● Exercise inputs
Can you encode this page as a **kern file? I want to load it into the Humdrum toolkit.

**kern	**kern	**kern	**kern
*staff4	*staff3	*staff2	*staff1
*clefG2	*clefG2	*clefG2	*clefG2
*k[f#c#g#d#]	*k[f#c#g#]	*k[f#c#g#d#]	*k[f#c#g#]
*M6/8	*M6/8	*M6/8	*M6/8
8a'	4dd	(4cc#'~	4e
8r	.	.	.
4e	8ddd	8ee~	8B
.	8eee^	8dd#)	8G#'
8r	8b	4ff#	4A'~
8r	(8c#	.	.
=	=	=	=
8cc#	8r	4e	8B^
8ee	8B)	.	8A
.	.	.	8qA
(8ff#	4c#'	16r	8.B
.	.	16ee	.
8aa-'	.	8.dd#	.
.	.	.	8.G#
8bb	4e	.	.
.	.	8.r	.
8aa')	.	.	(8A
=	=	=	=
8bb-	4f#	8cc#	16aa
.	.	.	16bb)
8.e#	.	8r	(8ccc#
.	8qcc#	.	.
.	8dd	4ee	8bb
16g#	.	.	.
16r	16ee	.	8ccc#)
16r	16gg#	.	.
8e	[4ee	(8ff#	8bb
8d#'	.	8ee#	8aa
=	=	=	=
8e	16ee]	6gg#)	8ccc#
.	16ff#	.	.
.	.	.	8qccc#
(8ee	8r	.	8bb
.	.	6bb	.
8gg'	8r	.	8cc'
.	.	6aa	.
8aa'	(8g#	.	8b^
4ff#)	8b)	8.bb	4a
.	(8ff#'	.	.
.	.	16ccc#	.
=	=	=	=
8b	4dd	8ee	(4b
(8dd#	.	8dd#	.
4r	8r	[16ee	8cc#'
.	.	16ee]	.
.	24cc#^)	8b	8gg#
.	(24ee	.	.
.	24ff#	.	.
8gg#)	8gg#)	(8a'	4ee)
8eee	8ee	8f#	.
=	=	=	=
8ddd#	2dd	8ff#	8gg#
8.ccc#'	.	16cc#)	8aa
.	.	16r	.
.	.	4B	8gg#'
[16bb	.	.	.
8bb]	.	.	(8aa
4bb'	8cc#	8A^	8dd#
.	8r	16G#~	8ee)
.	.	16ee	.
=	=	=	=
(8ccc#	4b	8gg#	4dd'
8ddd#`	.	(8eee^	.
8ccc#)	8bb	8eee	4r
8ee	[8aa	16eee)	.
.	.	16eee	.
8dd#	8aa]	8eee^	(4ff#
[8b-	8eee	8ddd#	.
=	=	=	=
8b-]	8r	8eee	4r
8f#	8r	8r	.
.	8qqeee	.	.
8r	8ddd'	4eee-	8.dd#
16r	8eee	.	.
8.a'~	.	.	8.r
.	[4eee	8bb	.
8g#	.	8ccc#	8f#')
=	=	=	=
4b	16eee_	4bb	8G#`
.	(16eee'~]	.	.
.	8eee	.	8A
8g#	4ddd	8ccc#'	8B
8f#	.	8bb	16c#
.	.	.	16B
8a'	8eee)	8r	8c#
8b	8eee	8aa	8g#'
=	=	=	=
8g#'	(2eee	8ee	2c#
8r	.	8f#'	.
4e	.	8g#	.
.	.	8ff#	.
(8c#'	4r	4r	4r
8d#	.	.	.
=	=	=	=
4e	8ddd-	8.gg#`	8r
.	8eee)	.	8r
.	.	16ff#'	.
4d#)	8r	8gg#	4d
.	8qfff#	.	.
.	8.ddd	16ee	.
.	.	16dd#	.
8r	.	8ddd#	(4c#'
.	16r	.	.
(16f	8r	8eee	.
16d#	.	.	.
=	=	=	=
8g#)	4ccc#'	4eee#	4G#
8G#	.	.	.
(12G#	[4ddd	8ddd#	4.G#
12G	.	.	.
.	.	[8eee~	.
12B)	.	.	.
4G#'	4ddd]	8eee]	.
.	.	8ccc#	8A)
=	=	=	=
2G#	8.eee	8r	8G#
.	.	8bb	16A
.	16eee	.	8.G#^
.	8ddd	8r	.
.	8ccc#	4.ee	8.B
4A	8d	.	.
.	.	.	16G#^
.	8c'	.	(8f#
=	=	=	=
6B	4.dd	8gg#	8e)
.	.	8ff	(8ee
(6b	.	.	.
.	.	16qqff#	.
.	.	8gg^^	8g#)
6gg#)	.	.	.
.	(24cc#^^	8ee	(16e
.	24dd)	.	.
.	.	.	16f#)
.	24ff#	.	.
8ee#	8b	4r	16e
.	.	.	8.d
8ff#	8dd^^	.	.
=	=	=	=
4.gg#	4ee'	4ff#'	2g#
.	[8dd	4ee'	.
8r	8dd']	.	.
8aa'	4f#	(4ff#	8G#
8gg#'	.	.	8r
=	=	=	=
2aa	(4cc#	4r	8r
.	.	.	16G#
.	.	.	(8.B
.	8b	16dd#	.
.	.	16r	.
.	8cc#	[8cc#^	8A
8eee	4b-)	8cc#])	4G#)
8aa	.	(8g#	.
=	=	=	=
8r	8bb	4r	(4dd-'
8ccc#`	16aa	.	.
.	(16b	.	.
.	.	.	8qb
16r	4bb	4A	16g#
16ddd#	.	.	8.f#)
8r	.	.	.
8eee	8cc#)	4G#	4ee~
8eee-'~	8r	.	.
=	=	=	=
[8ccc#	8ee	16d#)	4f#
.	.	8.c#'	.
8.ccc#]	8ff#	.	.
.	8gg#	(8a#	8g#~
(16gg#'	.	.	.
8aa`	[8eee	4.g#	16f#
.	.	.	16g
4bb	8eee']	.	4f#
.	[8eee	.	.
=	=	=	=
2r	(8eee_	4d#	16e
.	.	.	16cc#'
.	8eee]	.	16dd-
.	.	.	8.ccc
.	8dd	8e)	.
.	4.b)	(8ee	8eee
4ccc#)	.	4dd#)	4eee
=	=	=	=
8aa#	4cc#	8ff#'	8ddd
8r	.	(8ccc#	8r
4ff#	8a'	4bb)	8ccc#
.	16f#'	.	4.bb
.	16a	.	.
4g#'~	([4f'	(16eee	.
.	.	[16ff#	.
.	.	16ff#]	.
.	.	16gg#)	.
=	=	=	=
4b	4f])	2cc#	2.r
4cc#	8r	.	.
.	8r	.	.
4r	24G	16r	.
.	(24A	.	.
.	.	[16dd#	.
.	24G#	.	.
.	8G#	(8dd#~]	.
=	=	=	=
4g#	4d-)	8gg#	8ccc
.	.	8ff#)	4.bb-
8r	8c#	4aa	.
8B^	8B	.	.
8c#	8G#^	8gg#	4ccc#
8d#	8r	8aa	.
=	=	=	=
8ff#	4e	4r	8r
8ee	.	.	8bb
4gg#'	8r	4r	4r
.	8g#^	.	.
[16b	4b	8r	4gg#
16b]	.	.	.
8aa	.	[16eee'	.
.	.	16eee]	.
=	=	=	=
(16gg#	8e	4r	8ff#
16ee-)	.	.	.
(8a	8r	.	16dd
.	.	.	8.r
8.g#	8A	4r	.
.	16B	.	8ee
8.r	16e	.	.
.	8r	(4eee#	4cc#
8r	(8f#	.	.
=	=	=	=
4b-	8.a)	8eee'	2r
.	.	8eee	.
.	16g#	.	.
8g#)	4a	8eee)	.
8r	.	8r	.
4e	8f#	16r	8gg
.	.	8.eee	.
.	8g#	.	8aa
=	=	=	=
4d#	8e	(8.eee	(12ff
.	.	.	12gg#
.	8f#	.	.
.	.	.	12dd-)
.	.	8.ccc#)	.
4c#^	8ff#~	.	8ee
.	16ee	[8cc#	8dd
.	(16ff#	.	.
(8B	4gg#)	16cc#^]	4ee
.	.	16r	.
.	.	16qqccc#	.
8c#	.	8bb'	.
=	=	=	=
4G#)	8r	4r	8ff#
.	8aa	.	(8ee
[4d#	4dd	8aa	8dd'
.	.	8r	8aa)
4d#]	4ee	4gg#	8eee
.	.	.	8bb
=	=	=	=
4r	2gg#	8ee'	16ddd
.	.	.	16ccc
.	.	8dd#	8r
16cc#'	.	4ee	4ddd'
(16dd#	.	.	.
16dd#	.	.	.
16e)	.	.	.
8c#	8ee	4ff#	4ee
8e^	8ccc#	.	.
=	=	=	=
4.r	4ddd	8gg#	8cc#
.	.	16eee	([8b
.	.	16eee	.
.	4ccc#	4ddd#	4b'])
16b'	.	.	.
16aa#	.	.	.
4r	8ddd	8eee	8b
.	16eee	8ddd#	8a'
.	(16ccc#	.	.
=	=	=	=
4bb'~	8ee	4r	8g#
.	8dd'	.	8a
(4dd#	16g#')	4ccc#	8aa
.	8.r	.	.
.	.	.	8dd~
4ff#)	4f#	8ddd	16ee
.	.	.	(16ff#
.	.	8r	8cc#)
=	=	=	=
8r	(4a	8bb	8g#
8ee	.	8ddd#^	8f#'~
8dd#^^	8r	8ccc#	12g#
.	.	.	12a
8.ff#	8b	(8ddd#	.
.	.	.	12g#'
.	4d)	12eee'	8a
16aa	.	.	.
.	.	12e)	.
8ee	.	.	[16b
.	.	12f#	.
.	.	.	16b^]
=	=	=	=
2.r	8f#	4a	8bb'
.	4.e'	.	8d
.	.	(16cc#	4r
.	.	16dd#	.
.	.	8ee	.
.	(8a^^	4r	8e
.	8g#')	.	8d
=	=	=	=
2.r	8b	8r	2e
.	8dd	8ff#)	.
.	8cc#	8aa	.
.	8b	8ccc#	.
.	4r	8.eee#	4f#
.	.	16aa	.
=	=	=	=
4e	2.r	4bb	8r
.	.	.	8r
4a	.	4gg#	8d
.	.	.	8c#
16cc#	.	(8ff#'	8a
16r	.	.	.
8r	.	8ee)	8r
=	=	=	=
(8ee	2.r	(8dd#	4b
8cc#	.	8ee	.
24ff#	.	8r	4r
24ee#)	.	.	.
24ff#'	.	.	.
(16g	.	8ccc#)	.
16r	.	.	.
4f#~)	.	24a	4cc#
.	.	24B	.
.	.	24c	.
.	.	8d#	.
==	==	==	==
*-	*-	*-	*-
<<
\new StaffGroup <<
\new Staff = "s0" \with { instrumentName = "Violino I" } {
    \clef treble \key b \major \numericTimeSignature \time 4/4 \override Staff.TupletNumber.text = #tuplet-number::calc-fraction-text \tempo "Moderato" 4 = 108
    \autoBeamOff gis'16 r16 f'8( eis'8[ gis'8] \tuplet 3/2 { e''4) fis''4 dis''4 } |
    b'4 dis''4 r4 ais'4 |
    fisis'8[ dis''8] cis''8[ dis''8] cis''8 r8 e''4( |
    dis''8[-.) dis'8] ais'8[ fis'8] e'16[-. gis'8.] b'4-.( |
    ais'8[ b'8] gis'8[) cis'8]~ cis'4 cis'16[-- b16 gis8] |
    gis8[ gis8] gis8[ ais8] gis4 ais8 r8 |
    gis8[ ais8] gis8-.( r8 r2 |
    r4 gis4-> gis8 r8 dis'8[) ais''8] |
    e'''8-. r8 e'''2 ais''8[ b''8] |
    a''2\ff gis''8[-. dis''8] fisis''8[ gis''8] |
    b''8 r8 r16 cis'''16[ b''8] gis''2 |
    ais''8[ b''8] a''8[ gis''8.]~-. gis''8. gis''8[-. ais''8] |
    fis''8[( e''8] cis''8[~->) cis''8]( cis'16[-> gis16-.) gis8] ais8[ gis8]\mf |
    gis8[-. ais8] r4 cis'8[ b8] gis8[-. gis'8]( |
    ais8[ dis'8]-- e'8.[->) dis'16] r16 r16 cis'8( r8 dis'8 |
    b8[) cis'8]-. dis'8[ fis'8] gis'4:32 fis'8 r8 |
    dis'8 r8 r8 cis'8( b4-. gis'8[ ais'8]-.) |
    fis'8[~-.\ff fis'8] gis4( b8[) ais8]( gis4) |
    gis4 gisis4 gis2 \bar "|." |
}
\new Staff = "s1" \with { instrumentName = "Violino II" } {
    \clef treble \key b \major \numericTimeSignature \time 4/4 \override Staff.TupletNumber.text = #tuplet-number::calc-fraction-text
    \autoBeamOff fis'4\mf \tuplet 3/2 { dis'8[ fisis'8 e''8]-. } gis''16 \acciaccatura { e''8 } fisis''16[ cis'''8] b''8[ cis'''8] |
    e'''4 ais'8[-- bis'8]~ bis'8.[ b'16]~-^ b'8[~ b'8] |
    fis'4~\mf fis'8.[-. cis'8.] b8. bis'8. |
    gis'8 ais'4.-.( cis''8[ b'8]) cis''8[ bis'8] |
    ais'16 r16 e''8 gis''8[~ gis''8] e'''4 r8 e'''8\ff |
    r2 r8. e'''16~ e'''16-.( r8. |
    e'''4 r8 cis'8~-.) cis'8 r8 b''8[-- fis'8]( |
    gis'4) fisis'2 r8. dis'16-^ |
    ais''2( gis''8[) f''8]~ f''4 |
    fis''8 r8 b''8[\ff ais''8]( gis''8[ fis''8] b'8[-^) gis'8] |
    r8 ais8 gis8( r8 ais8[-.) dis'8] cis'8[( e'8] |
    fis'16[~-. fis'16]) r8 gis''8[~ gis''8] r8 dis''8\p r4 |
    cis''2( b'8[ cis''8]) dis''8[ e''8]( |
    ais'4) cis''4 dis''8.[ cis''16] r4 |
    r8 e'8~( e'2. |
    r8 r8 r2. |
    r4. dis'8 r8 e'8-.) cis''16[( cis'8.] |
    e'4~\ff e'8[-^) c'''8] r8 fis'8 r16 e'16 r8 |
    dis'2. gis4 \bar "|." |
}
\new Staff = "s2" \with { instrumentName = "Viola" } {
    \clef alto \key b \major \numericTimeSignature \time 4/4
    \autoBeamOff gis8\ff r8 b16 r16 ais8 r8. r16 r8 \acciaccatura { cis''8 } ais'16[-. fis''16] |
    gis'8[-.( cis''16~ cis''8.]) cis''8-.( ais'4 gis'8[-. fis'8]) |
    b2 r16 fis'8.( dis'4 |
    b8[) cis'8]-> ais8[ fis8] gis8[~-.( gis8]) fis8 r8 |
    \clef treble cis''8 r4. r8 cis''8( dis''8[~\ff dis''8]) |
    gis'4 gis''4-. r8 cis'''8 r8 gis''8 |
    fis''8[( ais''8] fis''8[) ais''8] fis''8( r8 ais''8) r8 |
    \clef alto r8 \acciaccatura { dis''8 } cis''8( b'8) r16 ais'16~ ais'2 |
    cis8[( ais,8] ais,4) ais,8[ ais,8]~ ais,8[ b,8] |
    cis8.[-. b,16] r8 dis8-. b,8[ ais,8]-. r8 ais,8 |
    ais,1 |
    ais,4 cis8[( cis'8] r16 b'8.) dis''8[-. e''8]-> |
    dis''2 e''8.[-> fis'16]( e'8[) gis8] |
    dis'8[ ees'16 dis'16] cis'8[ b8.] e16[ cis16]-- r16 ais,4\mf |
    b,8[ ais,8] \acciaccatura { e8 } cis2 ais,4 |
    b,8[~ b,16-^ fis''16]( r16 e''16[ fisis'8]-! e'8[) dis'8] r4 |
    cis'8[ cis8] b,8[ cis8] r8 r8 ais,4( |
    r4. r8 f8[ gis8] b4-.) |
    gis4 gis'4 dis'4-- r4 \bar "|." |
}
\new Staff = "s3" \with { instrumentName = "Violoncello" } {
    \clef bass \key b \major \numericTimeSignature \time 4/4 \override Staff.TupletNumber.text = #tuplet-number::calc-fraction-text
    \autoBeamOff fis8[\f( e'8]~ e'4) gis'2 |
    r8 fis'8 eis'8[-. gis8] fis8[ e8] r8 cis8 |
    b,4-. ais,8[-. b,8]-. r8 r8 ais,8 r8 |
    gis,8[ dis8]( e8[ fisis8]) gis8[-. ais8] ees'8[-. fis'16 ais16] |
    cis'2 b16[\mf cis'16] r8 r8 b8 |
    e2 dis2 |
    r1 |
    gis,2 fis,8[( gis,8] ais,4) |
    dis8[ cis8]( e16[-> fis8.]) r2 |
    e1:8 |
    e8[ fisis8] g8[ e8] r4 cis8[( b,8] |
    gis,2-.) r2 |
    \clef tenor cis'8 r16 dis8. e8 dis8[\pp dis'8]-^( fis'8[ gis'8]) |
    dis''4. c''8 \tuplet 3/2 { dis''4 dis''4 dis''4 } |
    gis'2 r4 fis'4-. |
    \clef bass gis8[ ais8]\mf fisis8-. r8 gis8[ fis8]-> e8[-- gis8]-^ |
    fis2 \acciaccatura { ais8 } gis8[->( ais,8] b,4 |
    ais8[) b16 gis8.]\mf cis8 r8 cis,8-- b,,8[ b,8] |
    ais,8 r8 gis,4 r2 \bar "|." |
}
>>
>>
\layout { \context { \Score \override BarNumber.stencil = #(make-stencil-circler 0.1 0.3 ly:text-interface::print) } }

● What is asked
Return each line above that contains the string "treble".

● Solved exercise
    \clef treble \key b \major \numericTimeSignature \time 4/4 \override Staff.TupletNumber.text = #tuplet-number::calc-fraction-text \tempo "Moderato" 4 = 108
    \clef treble \key b \major \numericTimeSignature \time 4/4 \override Staff.TupletNumber.text = #tuplet-number::calc-fraction-text
    \clef treble cis''8 r4. r8 cis''8( dis''8[~\ff dis''8]) |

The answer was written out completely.